Supplied material section start
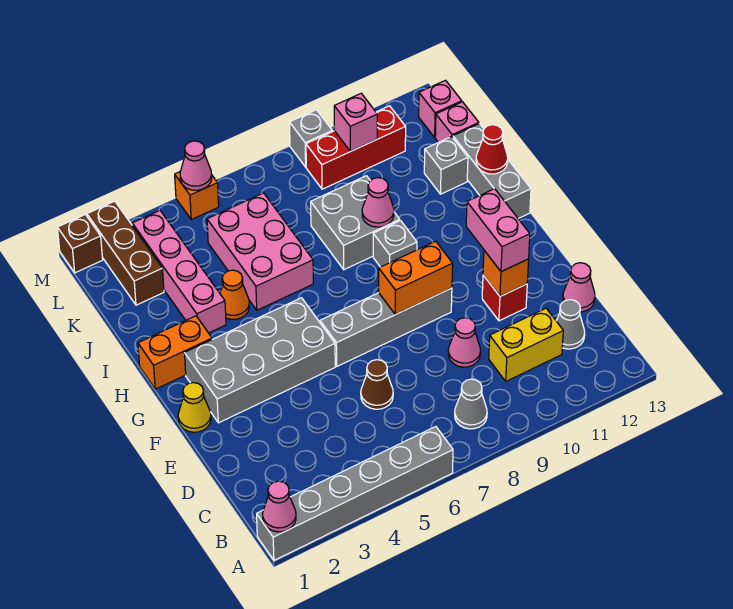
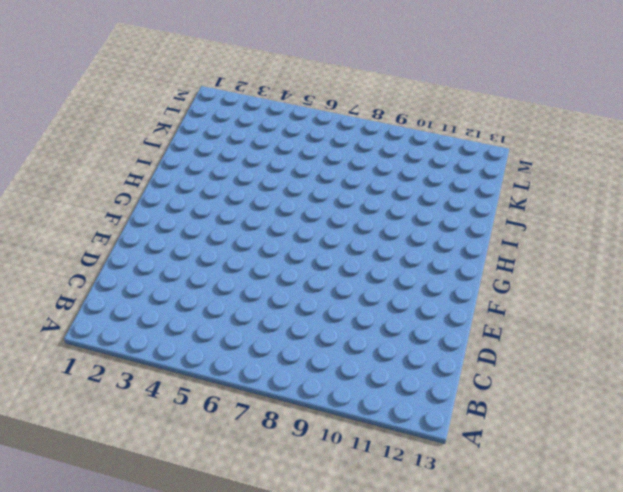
none -> grey brick A1:A6 level 1
none -> grey cone B8 level 1
none -> yellow brick C10:C11 level 1
none -> grey cone C12 level 1

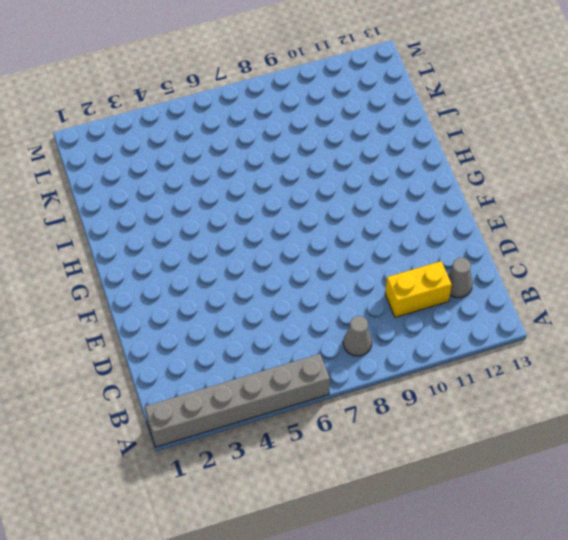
none -> brown cone D6 level 1
none -> pink cone D9 level 1
none -> pink cone D13 level 1
none -> red brick E11 level 1

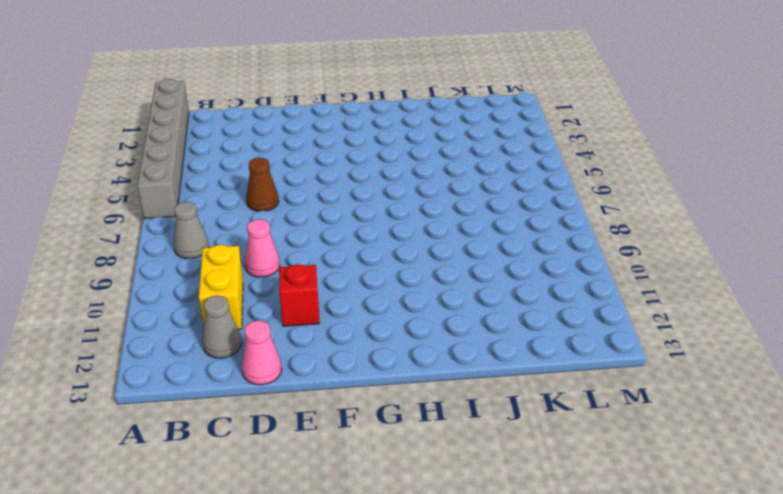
none -> yellow cone F1 level 1
none -> grey brick F2:G5 level 1
none -> grey brick F6:F9 level 1
none -> orange brick H1:H2 level 1

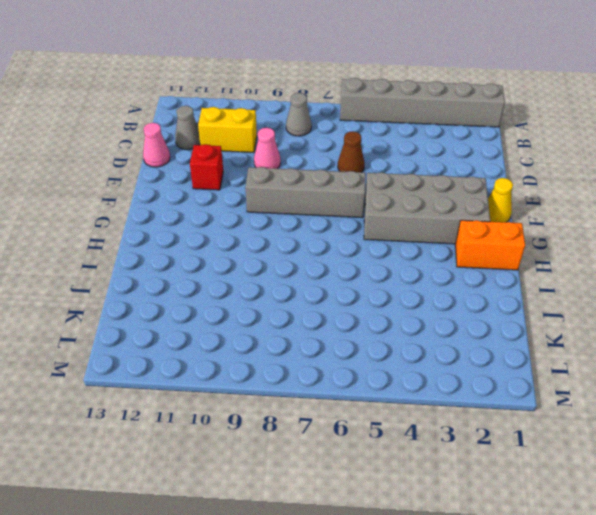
none -> grey brick H9 level 1
none -> grey brick H13:J13 level 1
none -> pink brick I3:L3 level 1
none -> orange cone I4 level 1

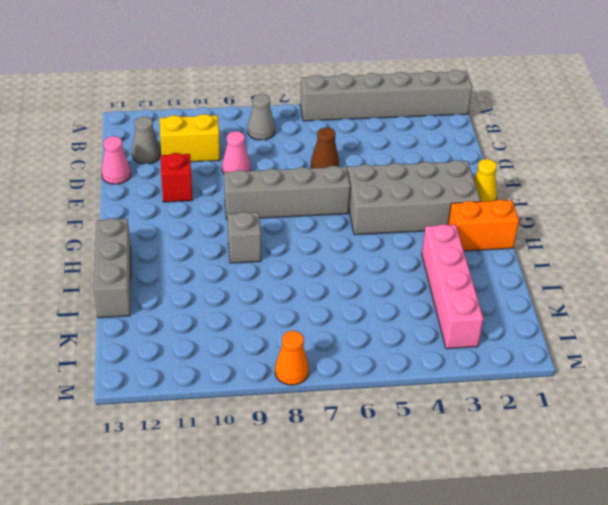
orange cone M8 level 1 -> orange cone I4 level 1
none -> pink brick I5:K6 level 1
none -> grey brick I8:J9 level 1
none -> grey brick J12 level 1
none -> brown brick K2:M2 level 1

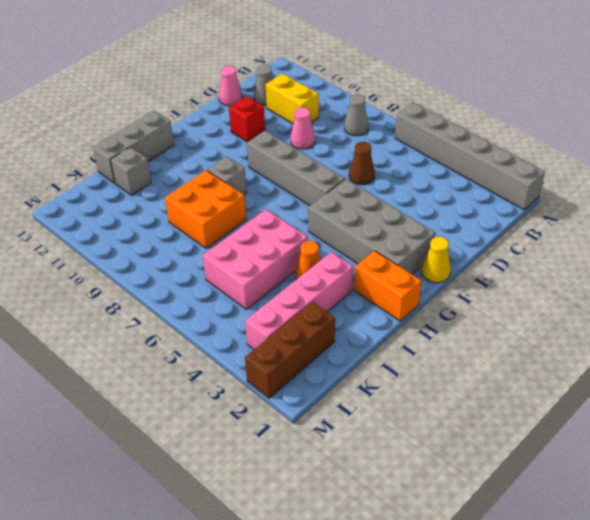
orange brick I8:J9 level 1 -> grey brick I8:J9 level 1
none -> pink brick K13 level 1
none -> red brick L9:L11 level 1
none -> pink brick L13 level 1
none -> brown brick M1 level 1

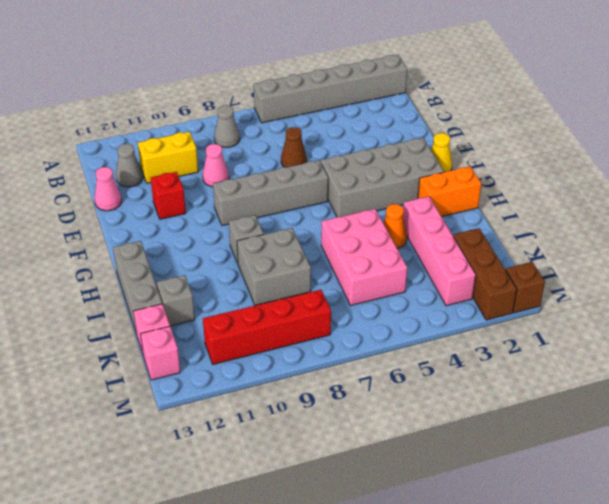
red brick L8:L11 level 1 -> red brick L9:L11 level 1
none -> orange brick M5 level 1
none -> grey brick M9 level 1
none -> pink cone A1 level 2
none -> orange brick E11 level 2

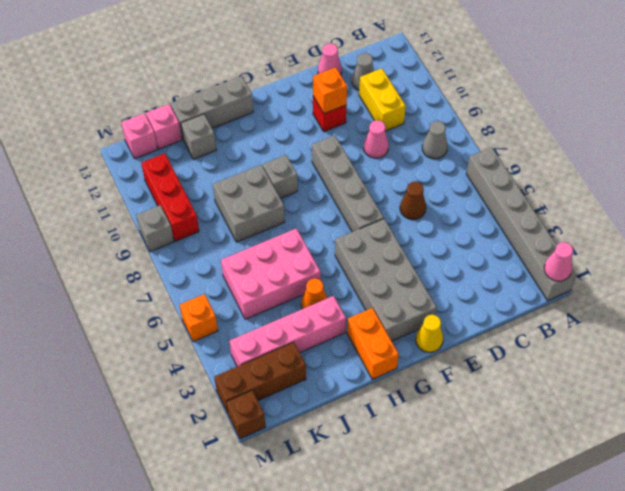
none -> orange brick F8:F9 level 2
none -> pink cone I9 level 2
none -> red cone I13 level 2
none -> pink brick L10 level 2

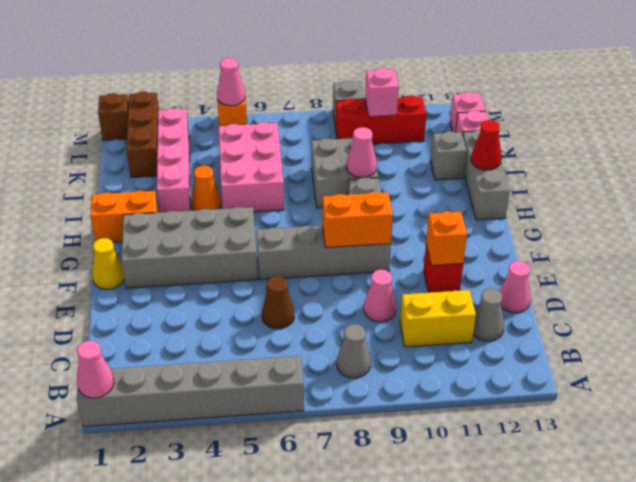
none -> pink brick E11:F11 level 3

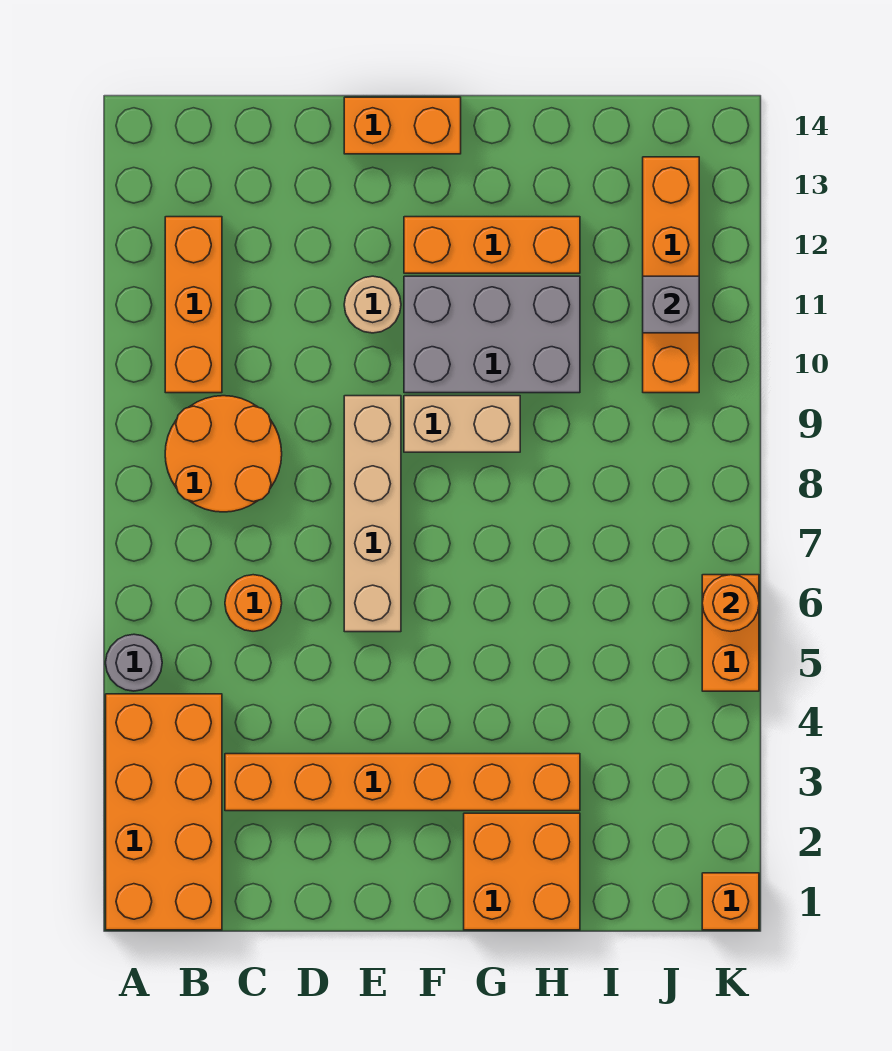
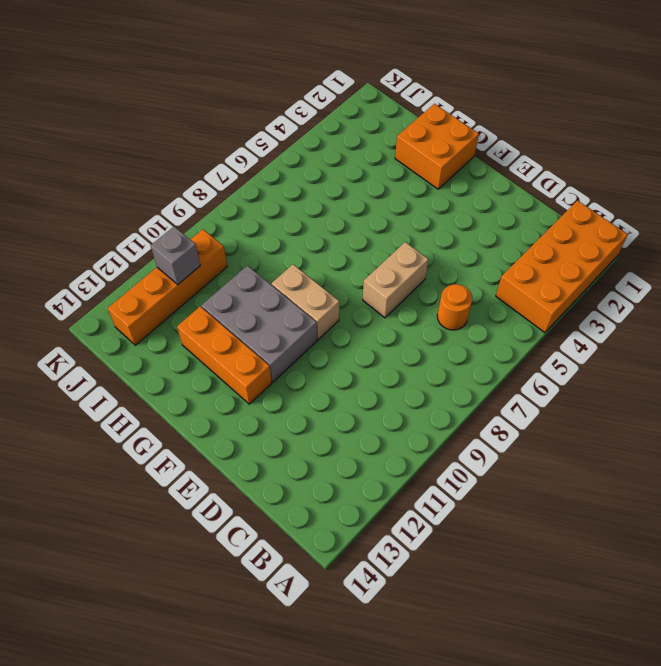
tan brick E6:E7 level 1 -> tan brick E6:E9 level 1
none -> grey round brick A5 level 1
none -> orange round brick B8:C9 level 1
none -> orange brick B10:B12 level 1

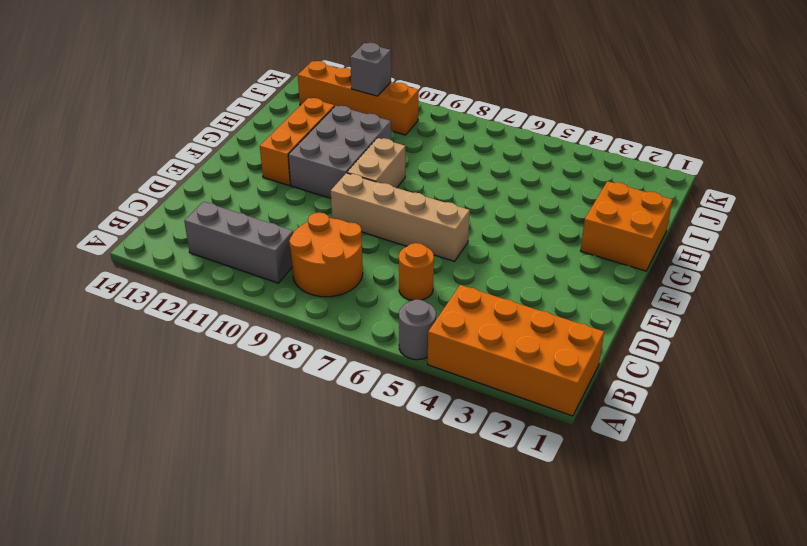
grey brick B10:B12 level 1 -> orange brick B10:B12 level 1
none -> orange brick C3:H3 level 1
none -> tan round brick E11 level 1
none -> orange brick E14:F14 level 1

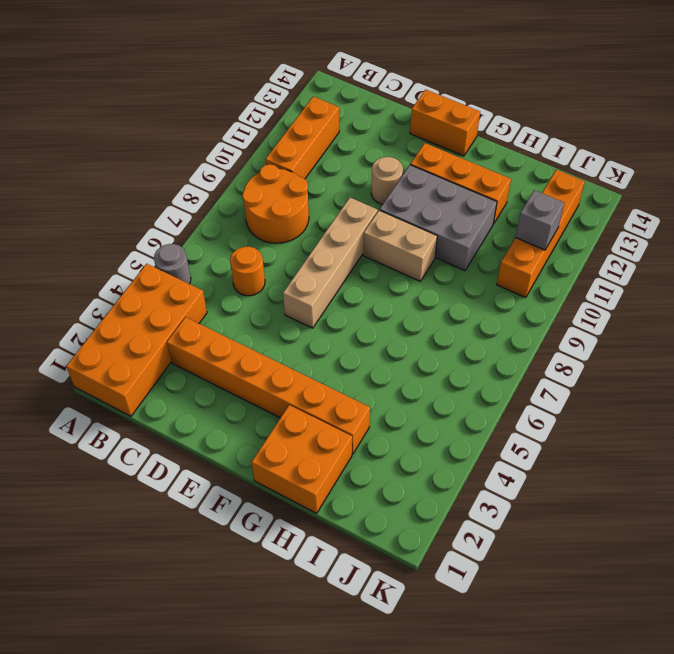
none -> orange brick K1 level 1
none -> orange brick K5:K6 level 1
none -> orange round brick K6 level 2

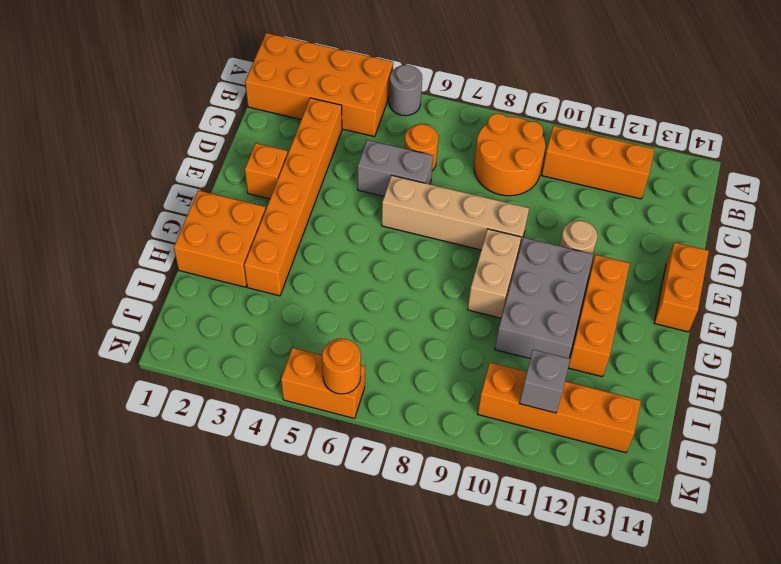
grey brick D5:D6 level 1 -> none
orange brick E2 level 1 -> orange brick K1 level 1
Supplied material section end
Repeat every line of the data exactly, but do not include pictures.

#### Result of the exercise:
none -> grey brick A1:A6 level 1
none -> grey cone B8 level 1
none -> yellow brick C10:C11 level 1
none -> grey cone C12 level 1

none -> brown cone D6 level 1
none -> pink cone D9 level 1
none -> pink cone D13 level 1
none -> red brick E11 level 1

none -> yellow cone F1 level 1
none -> grey brick F2:G5 level 1
none -> grey brick F6:F9 level 1
none -> orange brick H1:H2 level 1

none -> grey brick H9 level 1
none -> grey brick H13:J13 level 1
none -> pink brick I3:L3 level 1
none -> orange cone I4 level 1

orange cone M8 level 1 -> orange cone I4 level 1
none -> pink brick I5:K6 level 1
none -> grey brick I8:J9 level 1
none -> grey brick J12 level 1
none -> brown brick K2:M2 level 1

orange brick I8:J9 level 1 -> grey brick I8:J9 level 1
none -> pink brick K13 level 1
none -> red brick L9:L11 level 1
none -> pink brick L13 level 1
none -> brown brick M1 level 1

red brick L8:L11 level 1 -> red brick L9:L11 level 1
none -> orange brick M5 level 1
none -> grey brick M9 level 1
none -> pink cone A1 level 2
none -> orange brick E11 level 2

none -> orange brick F8:F9 level 2
none -> pink cone I9 level 2
none -> red cone I13 level 2
none -> pink brick L10 level 2

none -> pink brick E11:F11 level 3

tan brick E6:E7 level 1 -> tan brick E6:E9 level 1
none -> grey round brick A5 level 1
none -> orange round brick B8:C9 level 1
none -> orange brick B10:B12 level 1

grey brick B10:B12 level 1 -> orange brick B10:B12 level 1
none -> orange brick C3:H3 level 1
none -> tan round brick E11 level 1
none -> orange brick E14:F14 level 1

none -> orange brick K1 level 1
none -> orange brick K5:K6 level 1
none -> orange round brick K6 level 2

grey brick D5:D6 level 1 -> none
orange brick E2 level 1 -> orange brick K1 level 1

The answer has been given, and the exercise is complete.